--- Data listing ---
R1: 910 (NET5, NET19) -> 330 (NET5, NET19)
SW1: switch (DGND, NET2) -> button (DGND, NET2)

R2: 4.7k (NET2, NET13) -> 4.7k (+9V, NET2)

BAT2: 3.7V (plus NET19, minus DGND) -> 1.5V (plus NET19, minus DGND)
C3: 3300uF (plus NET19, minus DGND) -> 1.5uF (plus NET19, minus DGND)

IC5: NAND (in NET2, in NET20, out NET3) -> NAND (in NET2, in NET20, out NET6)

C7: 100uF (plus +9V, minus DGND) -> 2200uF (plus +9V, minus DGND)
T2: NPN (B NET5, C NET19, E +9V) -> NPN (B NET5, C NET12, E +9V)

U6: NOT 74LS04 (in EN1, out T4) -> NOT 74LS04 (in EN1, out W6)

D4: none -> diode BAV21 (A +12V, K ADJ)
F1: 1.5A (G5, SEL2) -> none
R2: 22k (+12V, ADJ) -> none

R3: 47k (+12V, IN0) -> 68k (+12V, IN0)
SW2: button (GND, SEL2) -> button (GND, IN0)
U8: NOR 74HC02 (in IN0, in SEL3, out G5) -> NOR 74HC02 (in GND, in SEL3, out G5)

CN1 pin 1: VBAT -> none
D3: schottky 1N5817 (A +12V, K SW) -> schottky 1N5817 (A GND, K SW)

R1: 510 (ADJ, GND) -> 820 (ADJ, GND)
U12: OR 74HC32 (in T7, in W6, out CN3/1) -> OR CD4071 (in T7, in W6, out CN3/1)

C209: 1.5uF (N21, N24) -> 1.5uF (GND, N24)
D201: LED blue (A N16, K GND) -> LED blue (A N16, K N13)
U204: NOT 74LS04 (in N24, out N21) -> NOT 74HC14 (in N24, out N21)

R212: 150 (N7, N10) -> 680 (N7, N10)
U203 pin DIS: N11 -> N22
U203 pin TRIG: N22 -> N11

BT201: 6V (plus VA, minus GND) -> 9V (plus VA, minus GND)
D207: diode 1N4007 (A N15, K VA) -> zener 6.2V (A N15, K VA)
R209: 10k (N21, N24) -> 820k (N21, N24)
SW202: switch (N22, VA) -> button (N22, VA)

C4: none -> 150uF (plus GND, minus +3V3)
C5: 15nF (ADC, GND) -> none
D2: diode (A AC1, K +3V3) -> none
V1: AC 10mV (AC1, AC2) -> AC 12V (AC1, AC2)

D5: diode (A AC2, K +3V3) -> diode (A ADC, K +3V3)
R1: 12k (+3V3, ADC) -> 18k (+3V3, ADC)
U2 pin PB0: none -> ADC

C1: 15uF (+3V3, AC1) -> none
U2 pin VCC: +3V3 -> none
---
* **Exercise goal**: Copy the records above exactly, please, but only from the first line through the line containing "SW2: button (GND, SEL2) -> button (GND, IN0)".

* **Exercise response**:
R1: 910 (NET5, NET19) -> 330 (NET5, NET19)
SW1: switch (DGND, NET2) -> button (DGND, NET2)

R2: 4.7k (NET2, NET13) -> 4.7k (+9V, NET2)

BAT2: 3.7V (plus NET19, minus DGND) -> 1.5V (plus NET19, minus DGND)
C3: 3300uF (plus NET19, minus DGND) -> 1.5uF (plus NET19, minus DGND)

IC5: NAND (in NET2, in NET20, out NET3) -> NAND (in NET2, in NET20, out NET6)

C7: 100uF (plus +9V, minus DGND) -> 2200uF (plus +9V, minus DGND)
T2: NPN (B NET5, C NET19, E +9V) -> NPN (B NET5, C NET12, E +9V)

U6: NOT 74LS04 (in EN1, out T4) -> NOT 74LS04 (in EN1, out W6)

D4: none -> diode BAV21 (A +12V, K ADJ)
F1: 1.5A (G5, SEL2) -> none
R2: 22k (+12V, ADJ) -> none

R3: 47k (+12V, IN0) -> 68k (+12V, IN0)
SW2: button (GND, SEL2) -> button (GND, IN0)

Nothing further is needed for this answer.